Problem description. Find where "R11: none -> 1.1k (BUF, MIC)" appears in the entries below. That line and all lines after it, through the last, are to be duplicated exactly, with nothing else.

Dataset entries

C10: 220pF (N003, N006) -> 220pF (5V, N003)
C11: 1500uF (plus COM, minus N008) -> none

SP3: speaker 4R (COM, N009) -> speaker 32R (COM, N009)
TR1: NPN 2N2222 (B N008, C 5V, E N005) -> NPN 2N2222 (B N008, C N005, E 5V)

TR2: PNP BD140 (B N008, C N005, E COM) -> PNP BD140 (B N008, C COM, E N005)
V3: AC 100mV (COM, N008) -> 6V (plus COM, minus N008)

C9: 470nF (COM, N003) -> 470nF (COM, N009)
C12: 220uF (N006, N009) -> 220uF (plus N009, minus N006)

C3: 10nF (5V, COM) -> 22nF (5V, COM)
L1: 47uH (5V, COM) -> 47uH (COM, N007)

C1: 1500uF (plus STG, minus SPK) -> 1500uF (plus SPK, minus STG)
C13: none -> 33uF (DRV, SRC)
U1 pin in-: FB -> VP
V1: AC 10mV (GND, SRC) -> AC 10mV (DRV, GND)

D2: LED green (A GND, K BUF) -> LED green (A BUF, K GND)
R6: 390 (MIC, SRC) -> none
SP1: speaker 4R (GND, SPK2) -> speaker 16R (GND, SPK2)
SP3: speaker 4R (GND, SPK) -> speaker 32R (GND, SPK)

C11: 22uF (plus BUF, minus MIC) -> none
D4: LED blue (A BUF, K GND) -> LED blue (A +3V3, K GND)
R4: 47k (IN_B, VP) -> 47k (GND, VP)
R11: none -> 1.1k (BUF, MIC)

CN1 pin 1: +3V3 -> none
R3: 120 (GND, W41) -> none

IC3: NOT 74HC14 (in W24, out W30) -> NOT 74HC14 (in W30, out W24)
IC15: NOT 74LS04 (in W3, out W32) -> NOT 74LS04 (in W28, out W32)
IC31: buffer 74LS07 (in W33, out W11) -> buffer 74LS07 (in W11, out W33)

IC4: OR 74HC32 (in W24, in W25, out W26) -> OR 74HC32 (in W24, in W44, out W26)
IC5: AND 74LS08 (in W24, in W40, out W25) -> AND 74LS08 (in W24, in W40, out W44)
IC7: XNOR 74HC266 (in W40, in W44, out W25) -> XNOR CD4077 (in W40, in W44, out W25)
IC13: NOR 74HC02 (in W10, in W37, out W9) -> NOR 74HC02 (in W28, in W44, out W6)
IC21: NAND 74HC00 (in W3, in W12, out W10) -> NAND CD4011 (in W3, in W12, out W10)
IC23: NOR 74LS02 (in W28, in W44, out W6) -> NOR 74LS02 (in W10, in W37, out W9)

Task solution.
R11: none -> 1.1k (BUF, MIC)

CN1 pin 1: +3V3 -> none
R3: 120 (GND, W41) -> none

IC3: NOT 74HC14 (in W24, out W30) -> NOT 74HC14 (in W30, out W24)
IC15: NOT 74LS04 (in W3, out W32) -> NOT 74LS04 (in W28, out W32)
IC31: buffer 74LS07 (in W33, out W11) -> buffer 74LS07 (in W11, out W33)

IC4: OR 74HC32 (in W24, in W25, out W26) -> OR 74HC32 (in W24, in W44, out W26)
IC5: AND 74LS08 (in W24, in W40, out W25) -> AND 74LS08 (in W24, in W40, out W44)
IC7: XNOR 74HC266 (in W40, in W44, out W25) -> XNOR CD4077 (in W40, in W44, out W25)
IC13: NOR 74HC02 (in W10, in W37, out W9) -> NOR 74HC02 (in W28, in W44, out W6)
IC21: NAND 74HC00 (in W3, in W12, out W10) -> NAND CD4011 (in W3, in W12, out W10)
IC23: NOR 74LS02 (in W28, in W44, out W6) -> NOR 74LS02 (in W10, in W37, out W9)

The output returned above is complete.